» **Work instruction**: Every line from the one containing "JP2 pin 2: VBUS -> COM" to the end of the records below must be copied exactly, and no pictures may be included.

--- The records Enclosed Below ---

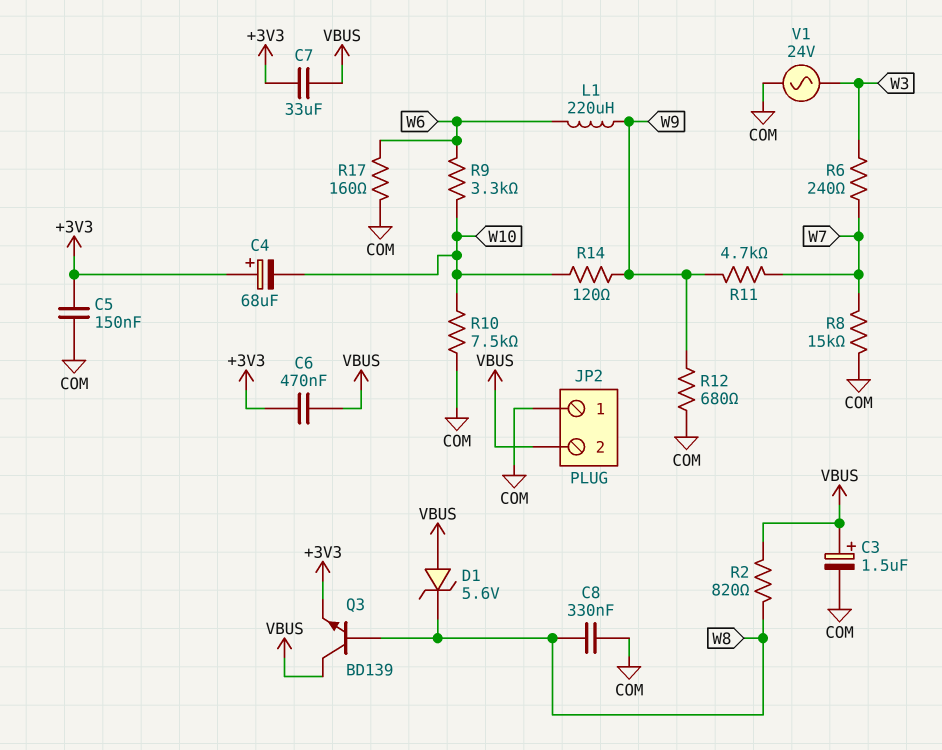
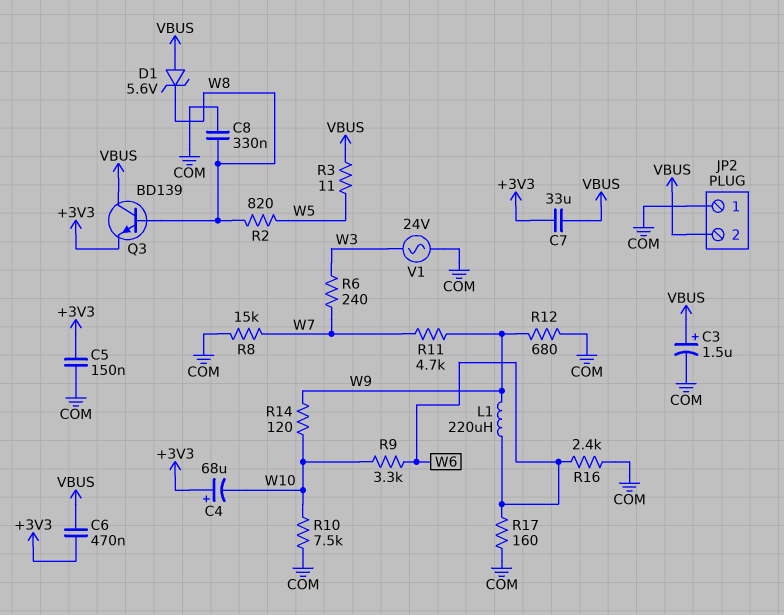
R2: 820 (VBUS, W8) -> 820 (W5, W8)
R3: none -> 11 (VBUS, W5)
R16: none -> 2.4k (COM, W6)

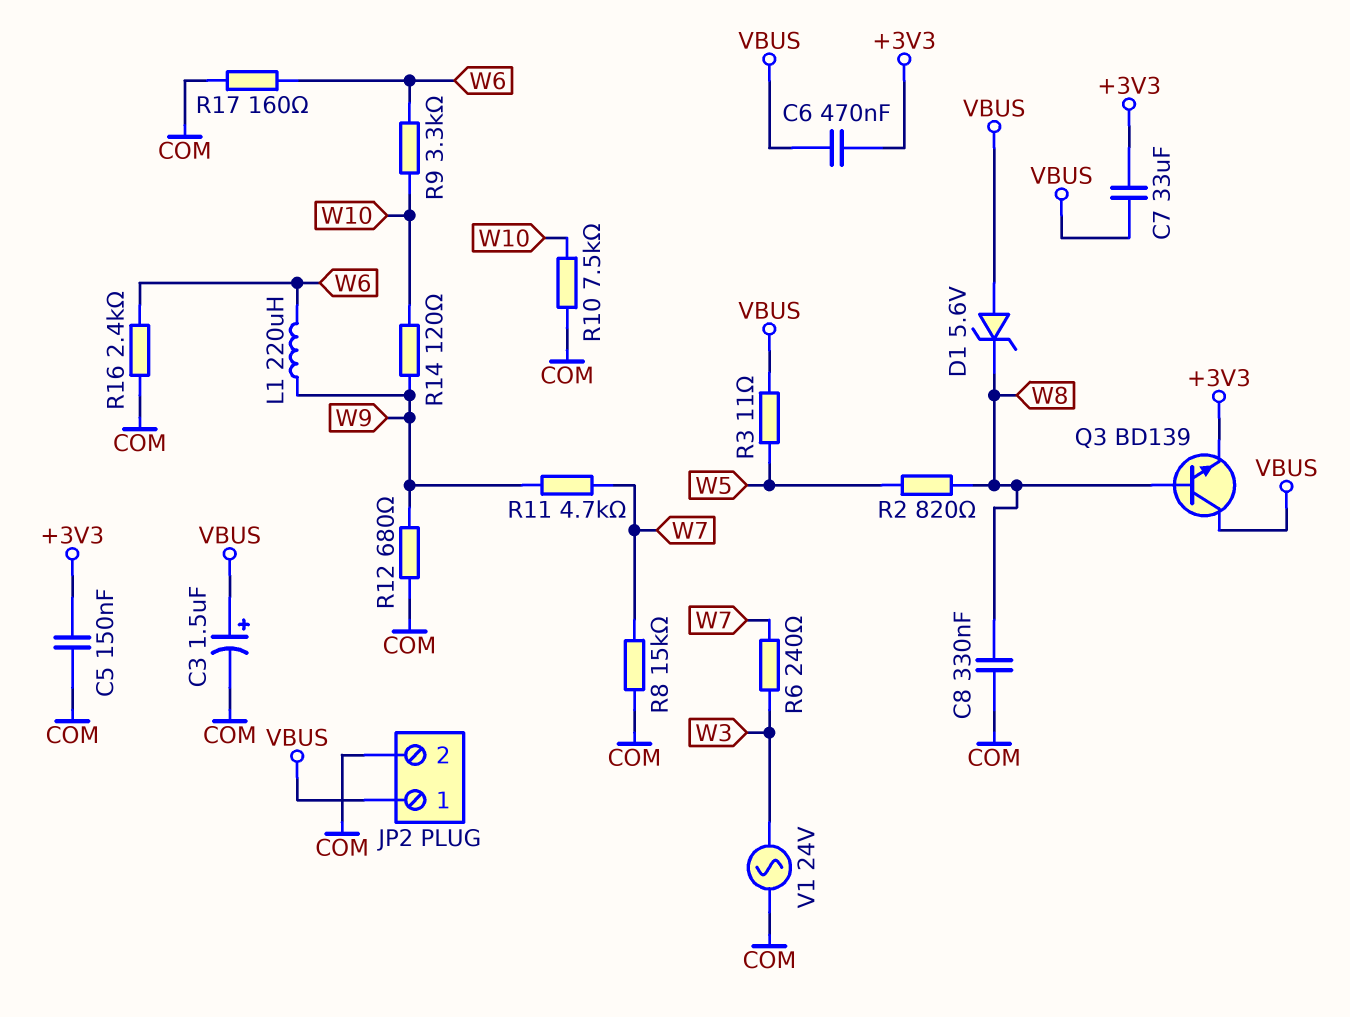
C4: 68uF (plus +3V3, minus W10) -> none
JP2 pin 1: COM -> VBUS
JP2 pin 2: VBUS -> COM

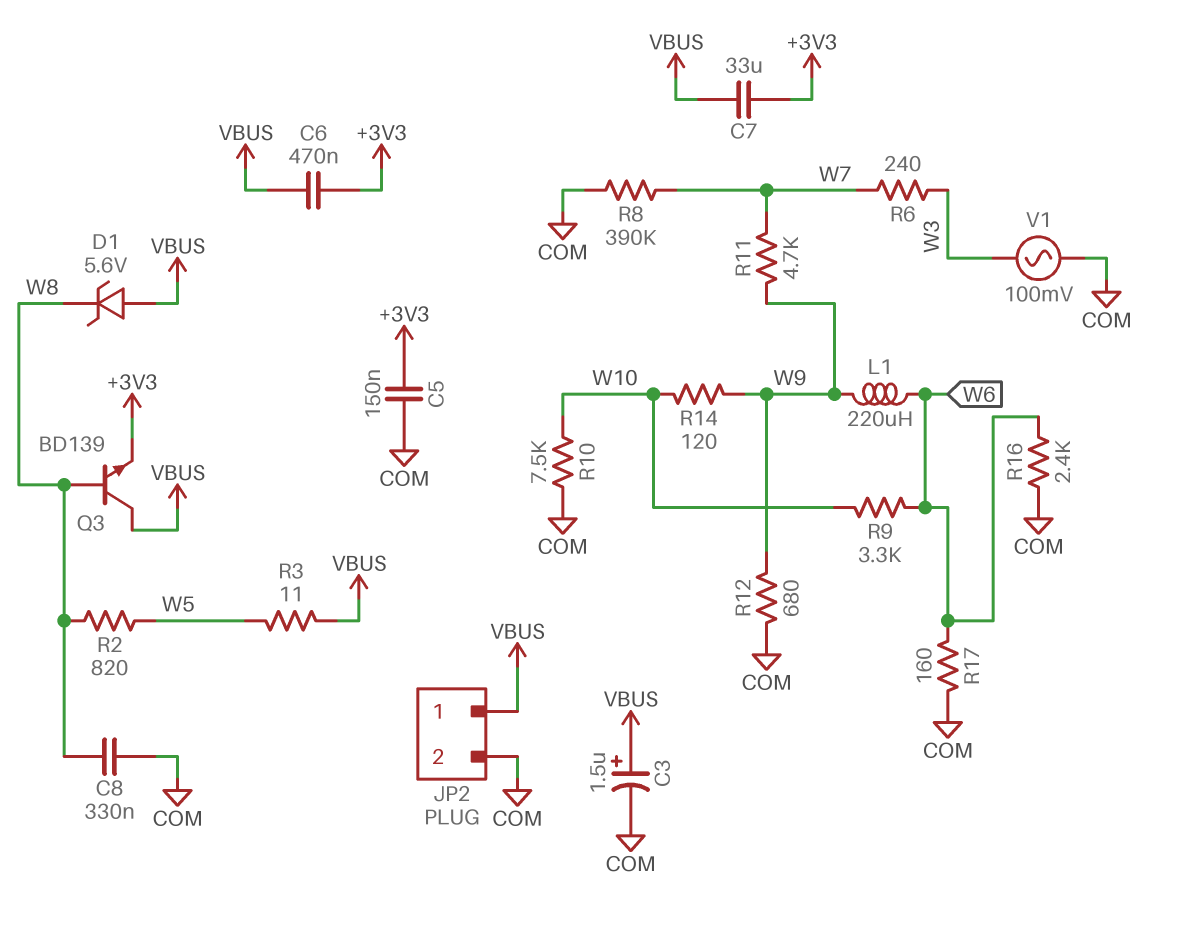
R8: 15k (COM, W7) -> 390k (COM, W7)
V1: AC 24V (COM, W3) -> AC 100mV (COM, W3)

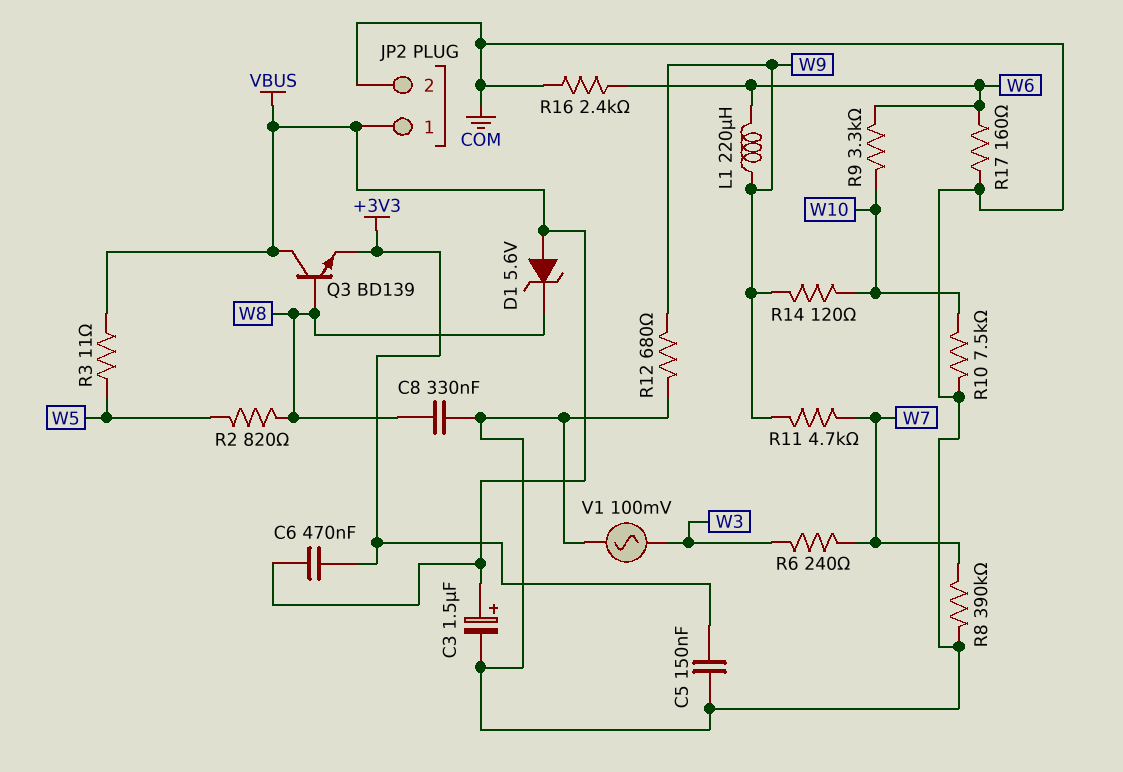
C7: 33uF (+3V3, VBUS) -> none

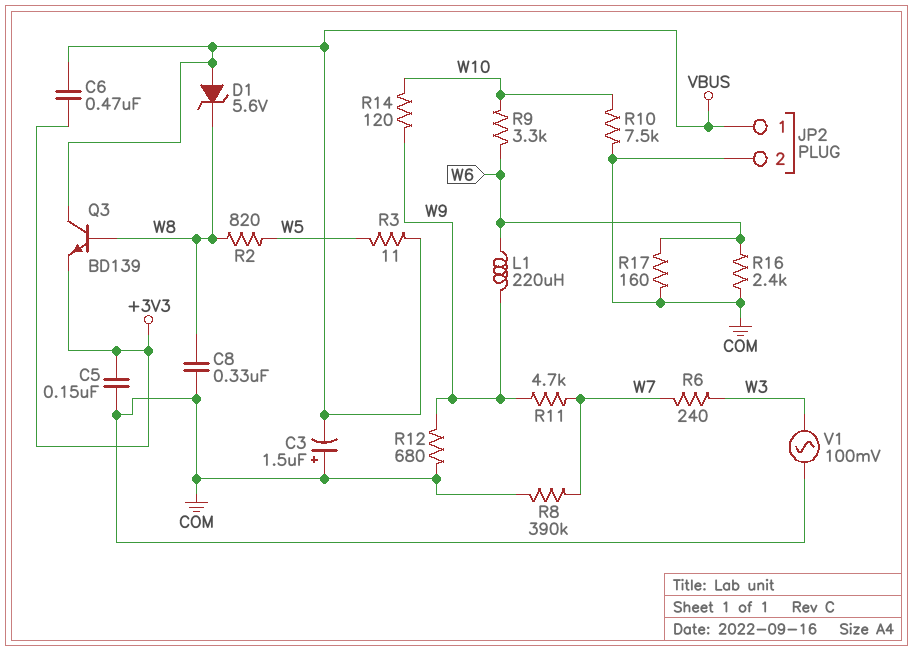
C3: 1.5uF (plus VBUS, minus COM) -> 1.5uF (plus COM, minus VBUS)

--- End of Enclosed The records ---

» **Your solution**:
JP2 pin 2: VBUS -> COM

R8: 15k (COM, W7) -> 390k (COM, W7)
V1: AC 24V (COM, W3) -> AC 100mV (COM, W3)

C7: 33uF (+3V3, VBUS) -> none

C3: 1.5uF (plus VBUS, minus COM) -> 1.5uF (plus COM, minus VBUS)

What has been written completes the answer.